[[ DATA FOR THIS EXERCISE open ]]
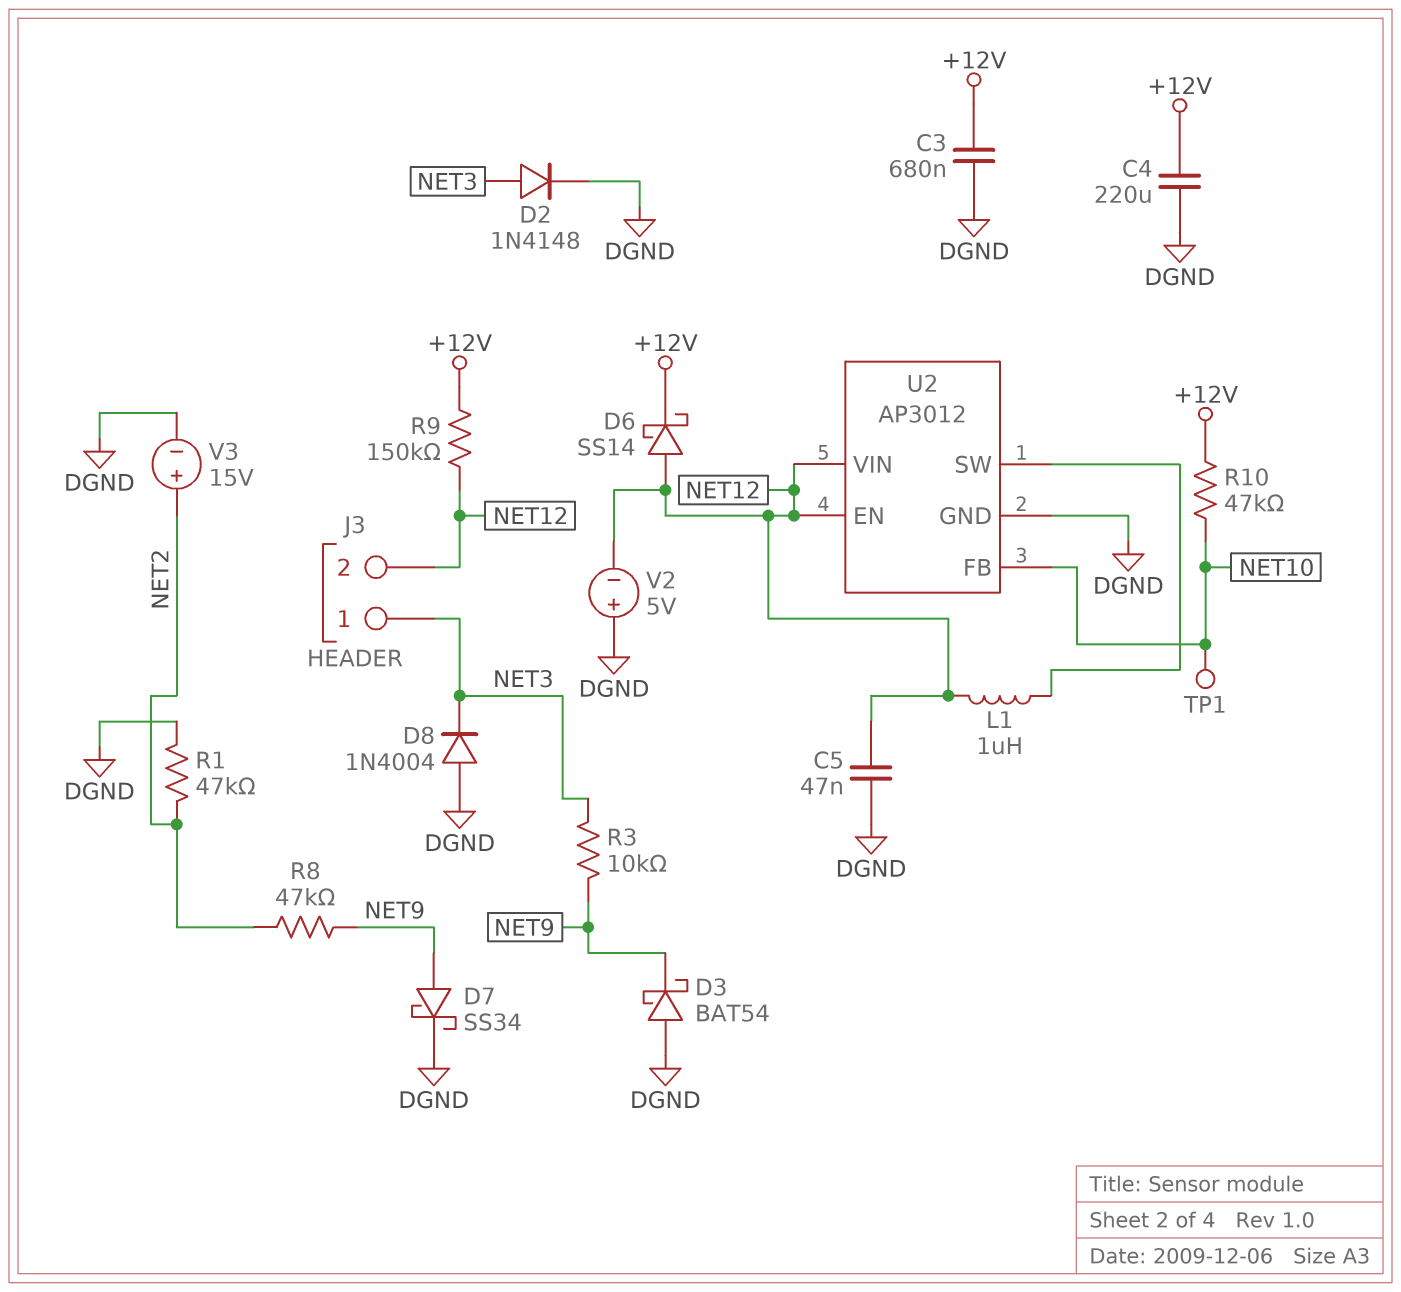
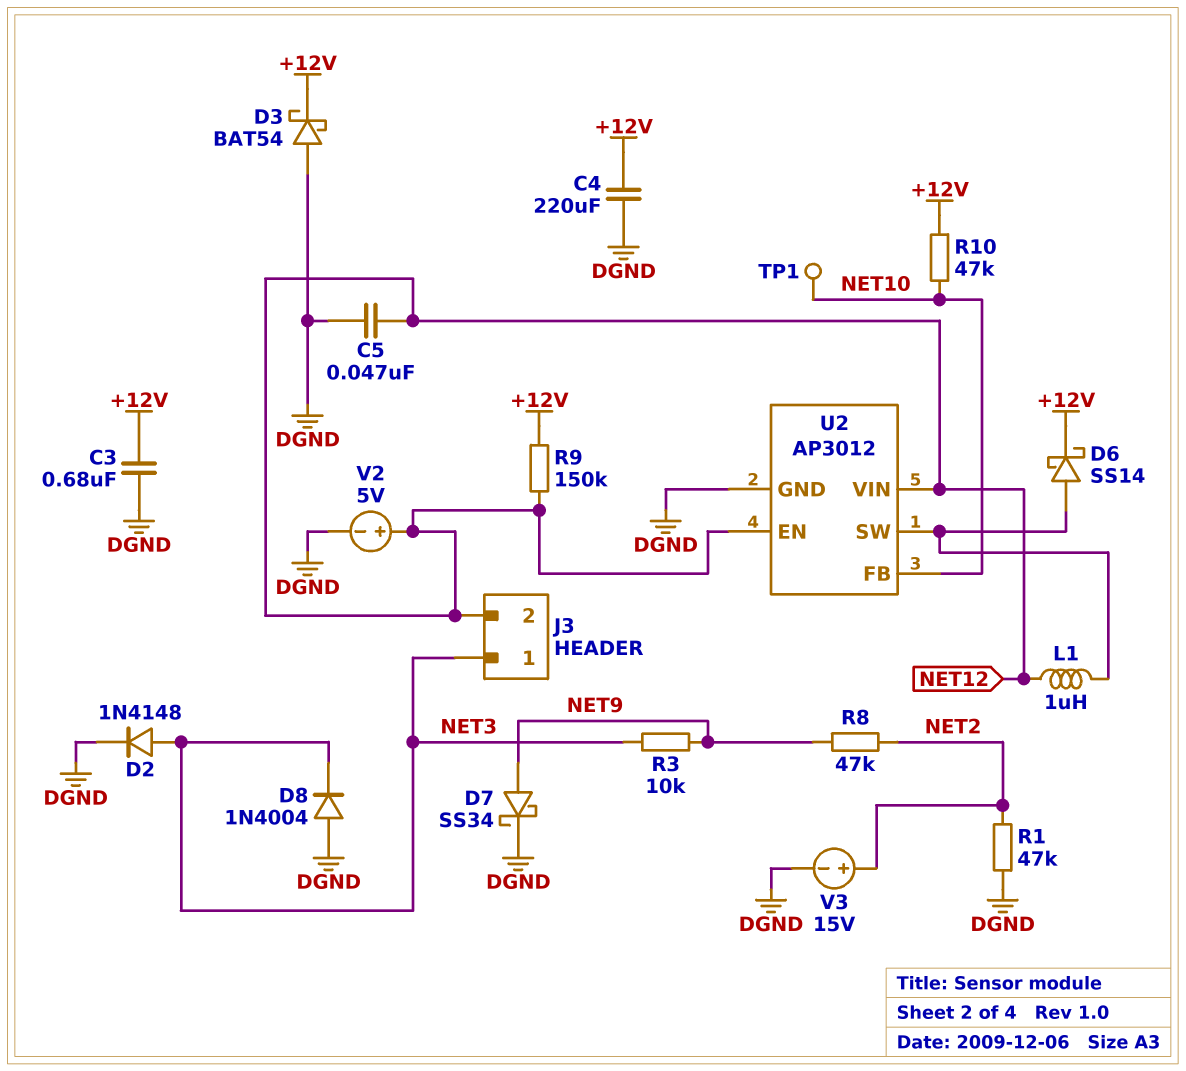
D3: schottky BAT54 (A DGND, K NET9) -> schottky BAT54 (A DGND, K +12V)
D6: schottky SS14 (A NET12, K +12V) -> schottky SS14 (A U2/SW, K +12V)
V2: 5V (plus DGND, minus NET12) -> 5V (plus NET12, minus DGND)

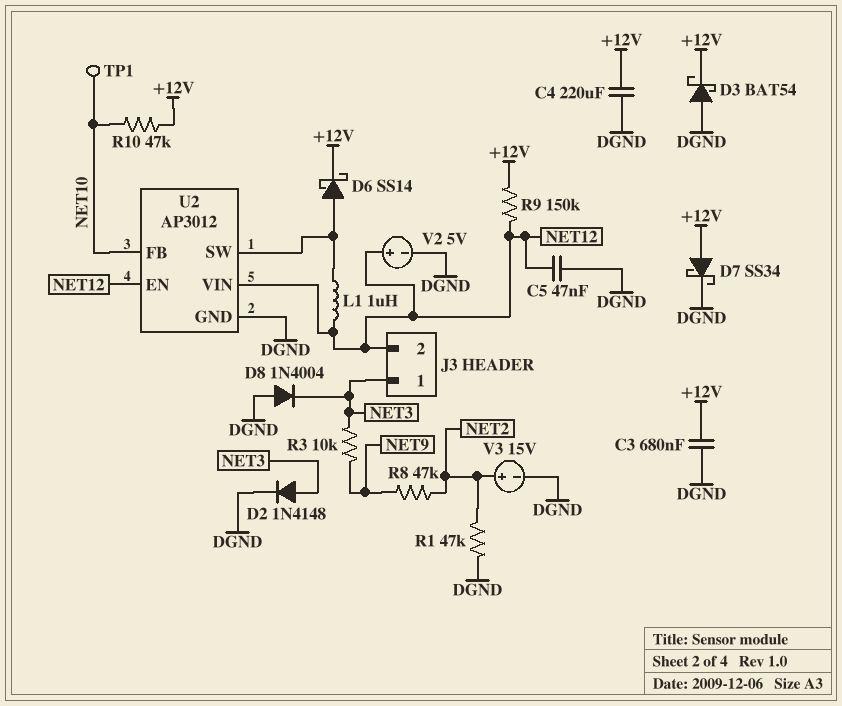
D7: schottky SS34 (A NET9, K DGND) -> schottky SS34 (A +12V, K DGND)

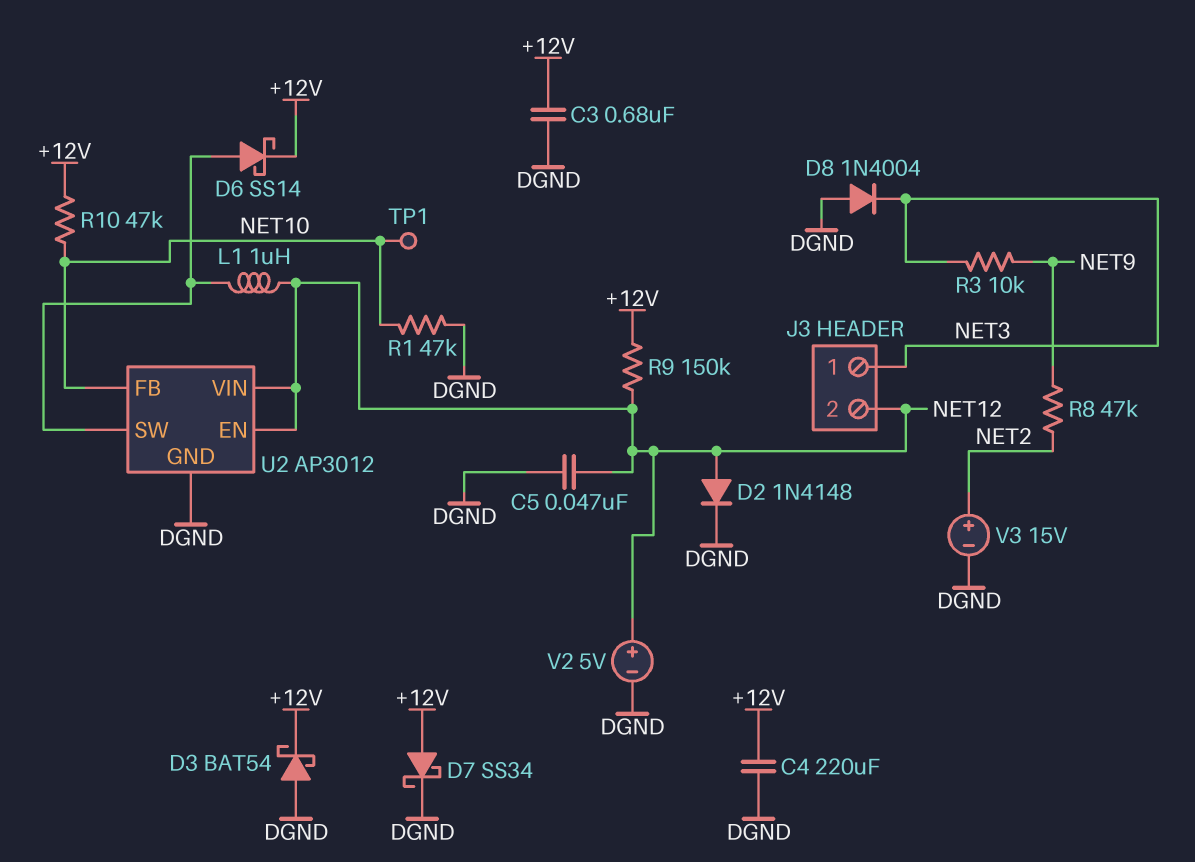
D2: diode 1N4148 (A NET3, K DGND) -> diode 1N4148 (A NET12, K DGND)
R1: 47k (DGND, NET2) -> 47k (DGND, NET10)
[[ DATA FOR THIS EXERCISE closed ]]
▶ **TASK DESCRIPTION**
Look through the records above and report how many lines hold the word "schottky", giving only the number.

▶ **TASK RESPONSE**
3